Please arrange every line of the items below as a JSON list of strings, one string per line, leaving out the blank lines.

Supplied data: Begin

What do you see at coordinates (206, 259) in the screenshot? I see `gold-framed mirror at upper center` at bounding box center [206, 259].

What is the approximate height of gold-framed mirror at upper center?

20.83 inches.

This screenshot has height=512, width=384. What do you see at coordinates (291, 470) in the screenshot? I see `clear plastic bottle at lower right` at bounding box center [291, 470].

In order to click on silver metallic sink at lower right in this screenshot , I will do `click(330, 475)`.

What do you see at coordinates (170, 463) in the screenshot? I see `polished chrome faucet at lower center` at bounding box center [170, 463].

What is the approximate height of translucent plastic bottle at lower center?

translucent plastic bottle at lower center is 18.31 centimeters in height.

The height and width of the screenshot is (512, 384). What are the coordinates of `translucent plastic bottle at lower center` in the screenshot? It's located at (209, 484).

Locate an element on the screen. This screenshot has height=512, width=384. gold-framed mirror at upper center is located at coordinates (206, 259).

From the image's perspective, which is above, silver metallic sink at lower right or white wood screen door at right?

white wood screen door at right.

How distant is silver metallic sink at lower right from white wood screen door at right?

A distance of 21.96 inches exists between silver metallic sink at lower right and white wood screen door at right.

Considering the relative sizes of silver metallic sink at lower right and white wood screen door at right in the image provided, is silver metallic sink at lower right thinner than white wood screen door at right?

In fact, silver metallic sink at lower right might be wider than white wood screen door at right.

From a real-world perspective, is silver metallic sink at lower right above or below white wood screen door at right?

Supplied data: End

Answer to this task:
[
  "What do you see at coordinates (206, 259) in the screenshot? I see `gold-framed mirror at upper center` at bounding box center [206, 259].",
  "What is the approximate height of gold-framed mirror at upper center?",
  "20.83 inches.",
  "This screenshot has height=512, width=384. What do you see at coordinates (291, 470) in the screenshot? I see `clear plastic bottle at lower right` at bounding box center [291, 470].",
  "In order to click on silver metallic sink at lower right in this screenshot , I will do `click(330, 475)`.",
  "What do you see at coordinates (170, 463) in the screenshot? I see `polished chrome faucet at lower center` at bounding box center [170, 463].",
  "What is the approximate height of translucent plastic bottle at lower center?",
  "translucent plastic bottle at lower center is 18.31 centimeters in height.",
  "The height and width of the screenshot is (512, 384). What are the coordinates of `translucent plastic bottle at lower center` in the screenshot? It's located at (209, 484).",
  "Locate an element on the screen. This screenshot has height=512, width=384. gold-framed mirror at upper center is located at coordinates (206, 259).",
  "From the image's perspective, which is above, silver metallic sink at lower right or white wood screen door at right?",
  "white wood screen door at right.",
  "How distant is silver metallic sink at lower right from white wood screen door at right?",
  "A distance of 21.96 inches exists between silver metallic sink at lower right and white wood screen door at right.",
  "Considering the relative sizes of silver metallic sink at lower right and white wood screen door at right in the image provided, is silver metallic sink at lower right thinner than white wood screen door at right?",
  "In fact, silver metallic sink at lower right might be wider than white wood screen door at right.",
  "From a real-world perspective, is silver metallic sink at lower right above or below white wood screen door at right?"
]